■ **WHAT THIS TASK INVOLVES**:
Where the records below reach the line containing "[232 275 320 337]", start transcribing, and end with the line containing "[315 284 355 358]", exactly and with nothing else added.

Scene comparison data:
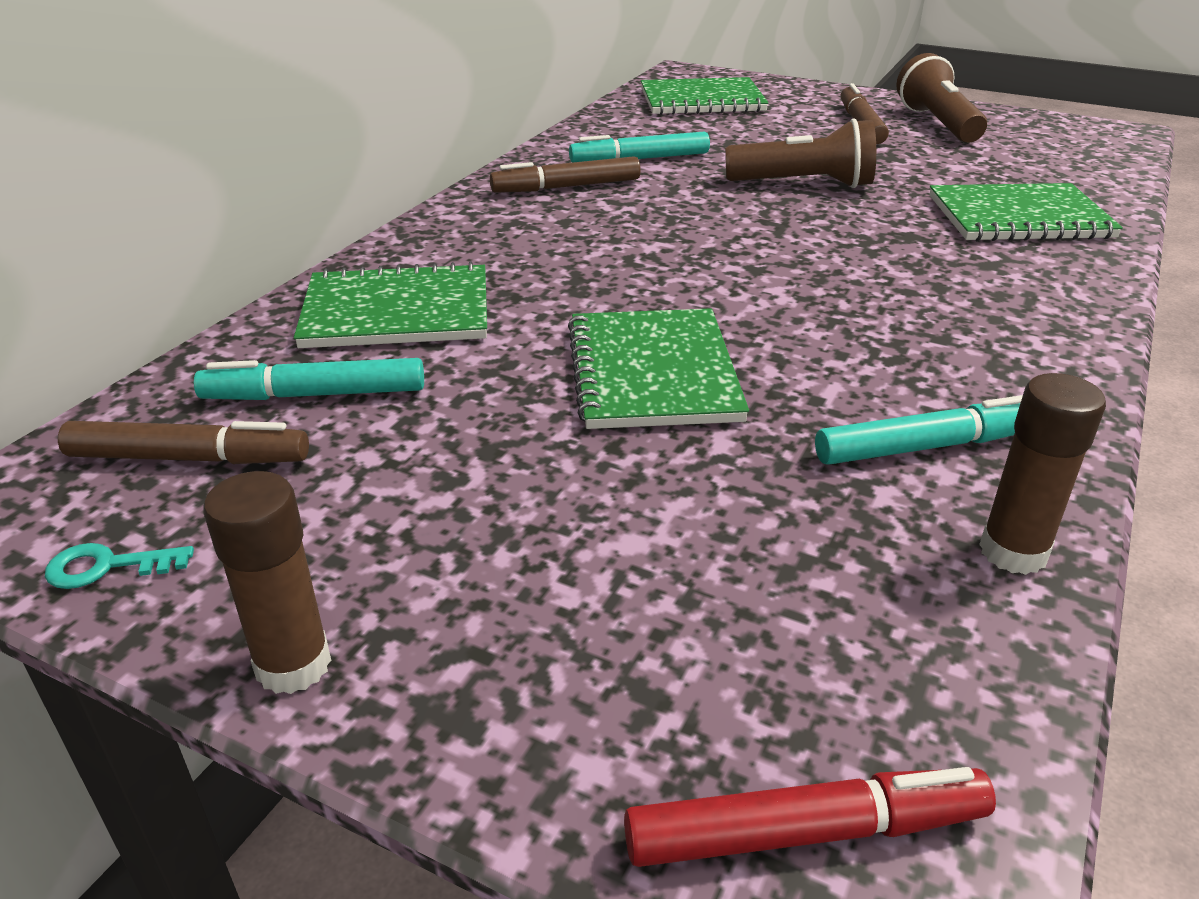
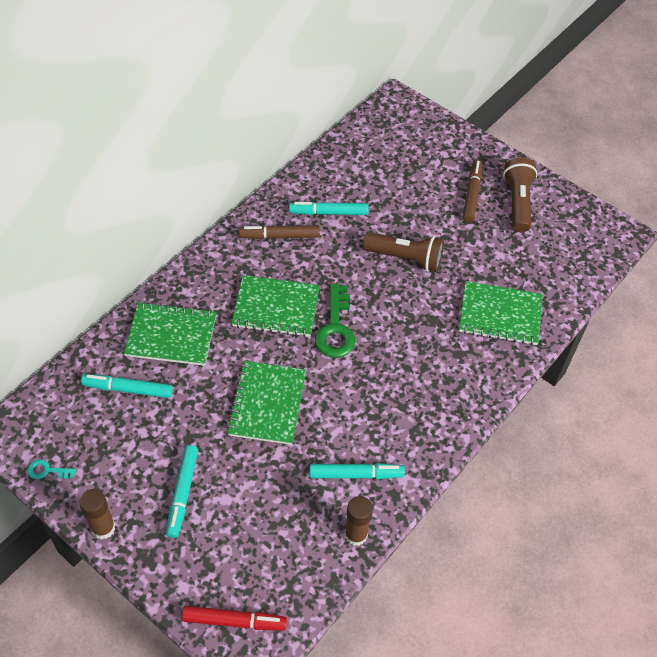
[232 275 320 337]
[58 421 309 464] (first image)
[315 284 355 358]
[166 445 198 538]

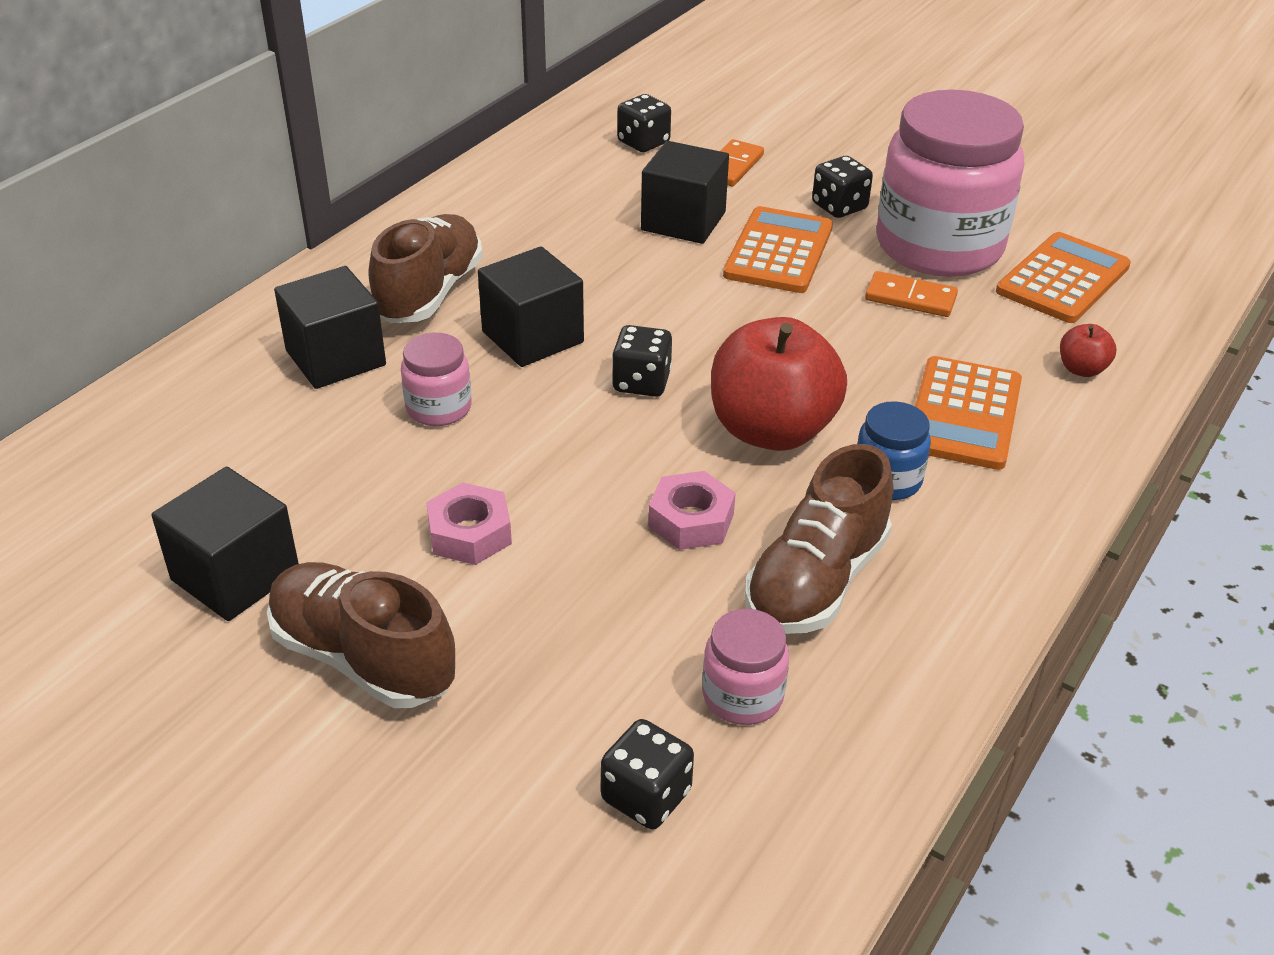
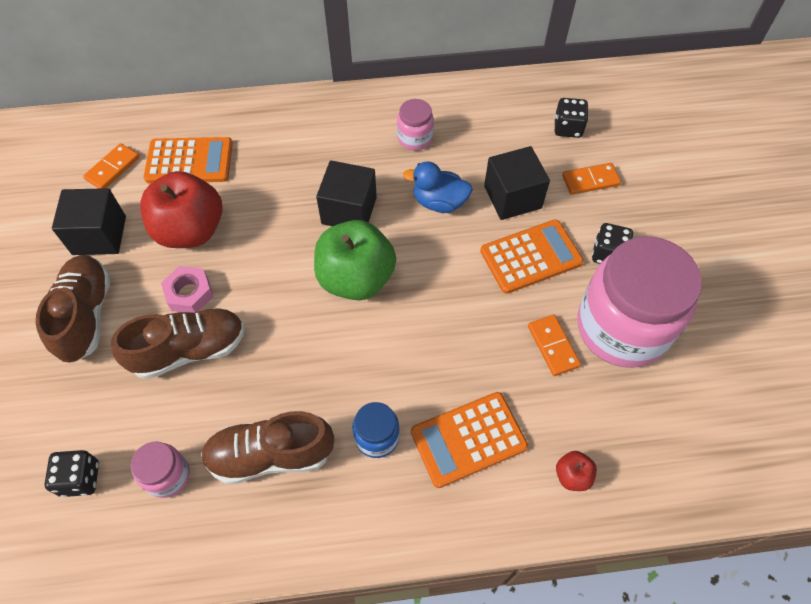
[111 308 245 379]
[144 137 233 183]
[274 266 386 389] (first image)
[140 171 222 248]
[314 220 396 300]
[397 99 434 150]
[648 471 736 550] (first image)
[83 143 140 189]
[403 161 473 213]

--

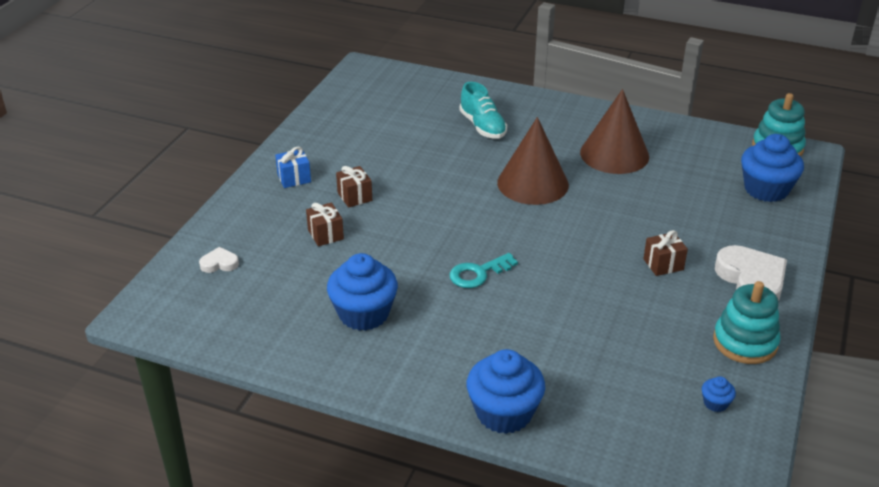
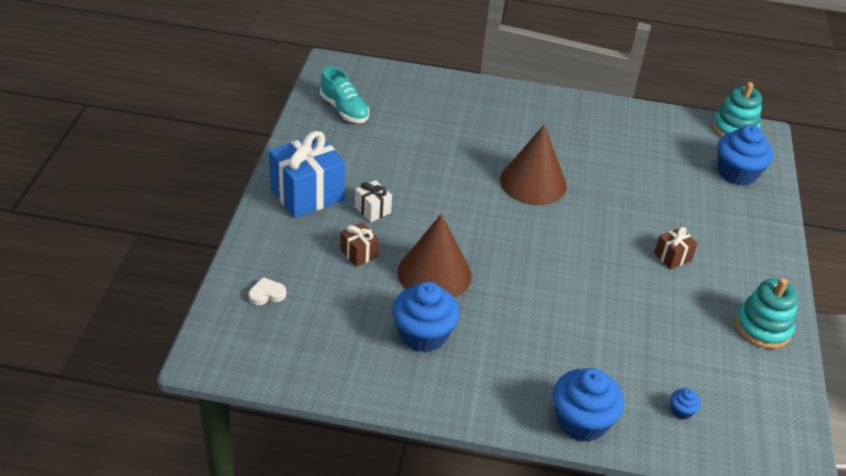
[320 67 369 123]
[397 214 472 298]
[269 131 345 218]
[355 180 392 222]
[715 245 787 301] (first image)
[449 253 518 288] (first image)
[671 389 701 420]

■ **RESPONSE**:
[232 275 320 337]
[58 421 309 464] (first image)
[315 284 355 358]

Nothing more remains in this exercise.